## Try it
Copy exactly the lines of the data below, beginning with the line with "BARO1: BME680 -> BMP280" and ending with the line with "LCD2: LCD2004 -> LCD1602". Pictures are to be omitted.

## Available data
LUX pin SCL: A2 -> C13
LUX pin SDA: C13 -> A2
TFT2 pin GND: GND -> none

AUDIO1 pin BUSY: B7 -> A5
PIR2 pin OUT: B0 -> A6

* * *

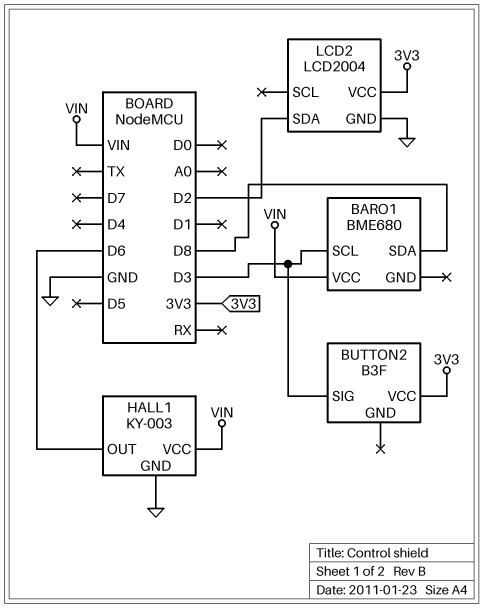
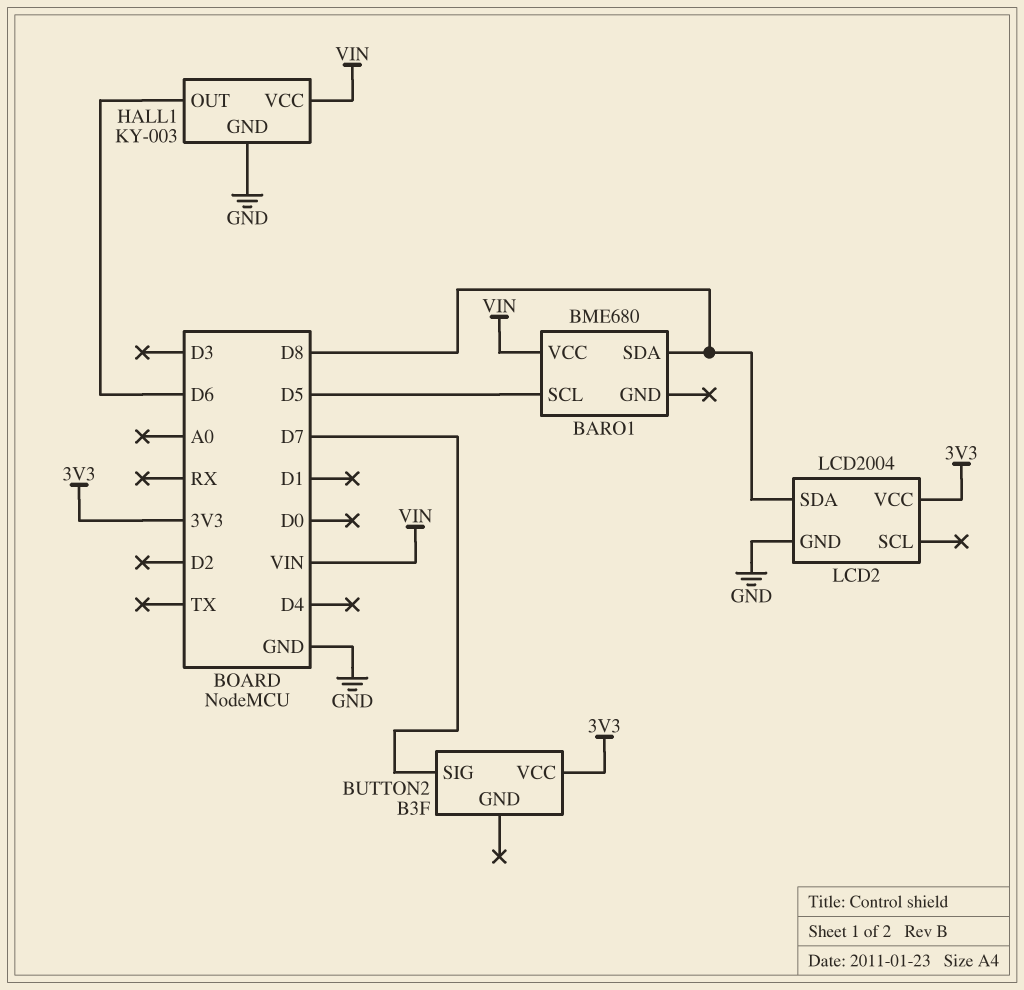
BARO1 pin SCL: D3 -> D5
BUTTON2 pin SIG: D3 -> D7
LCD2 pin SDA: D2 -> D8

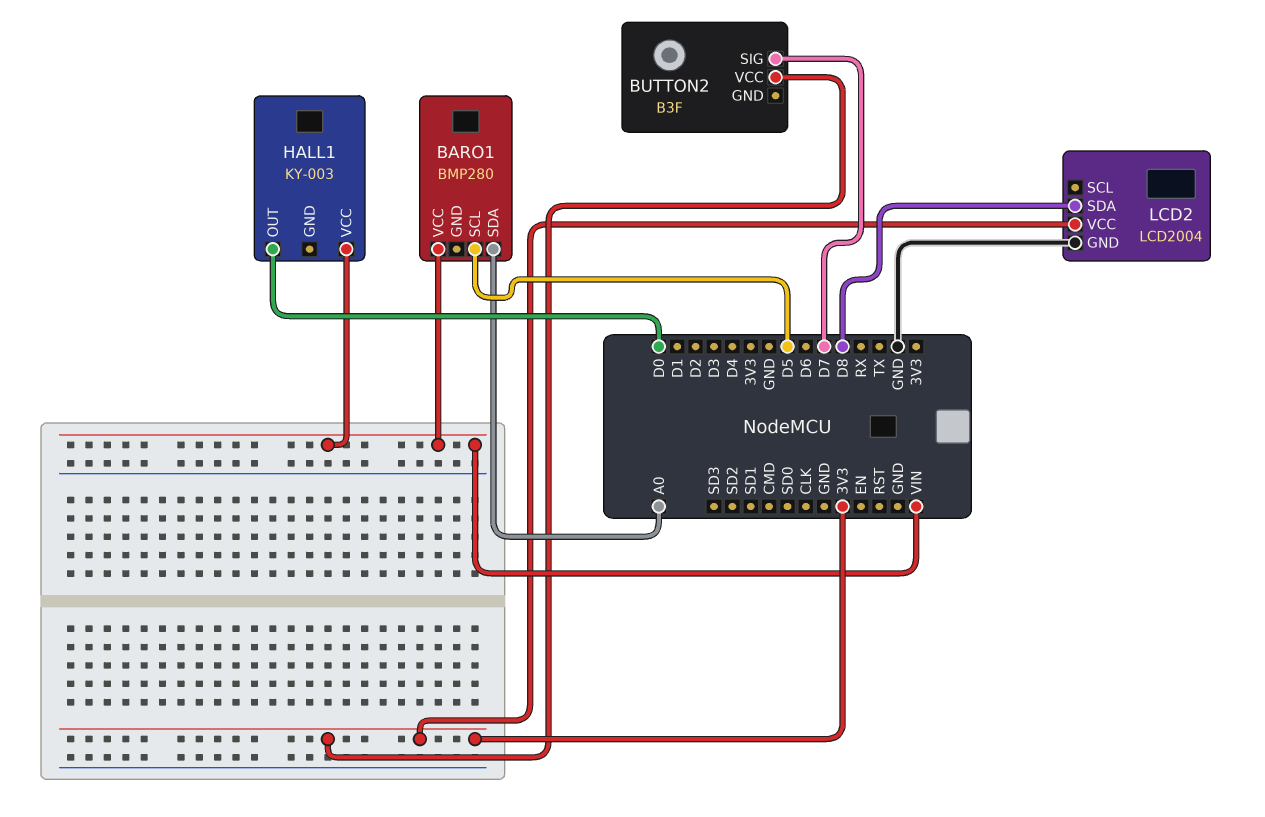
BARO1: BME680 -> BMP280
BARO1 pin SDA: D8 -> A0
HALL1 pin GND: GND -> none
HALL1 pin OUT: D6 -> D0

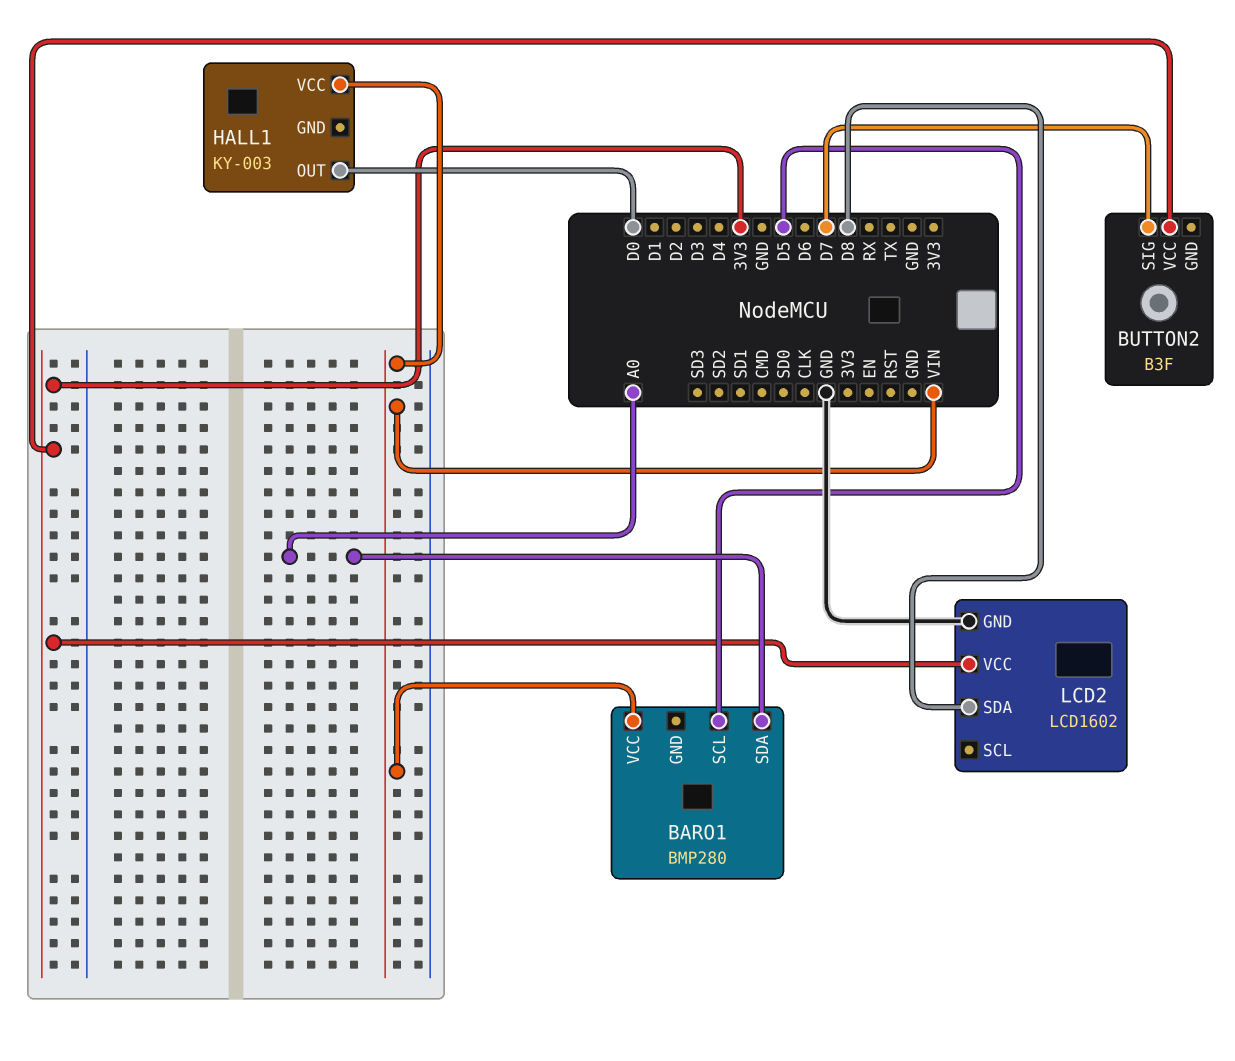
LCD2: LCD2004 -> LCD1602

## Task solution
BARO1: BME680 -> BMP280
BARO1 pin SDA: D8 -> A0
HALL1 pin GND: GND -> none
HALL1 pin OUT: D6 -> D0

LCD2: LCD2004 -> LCD1602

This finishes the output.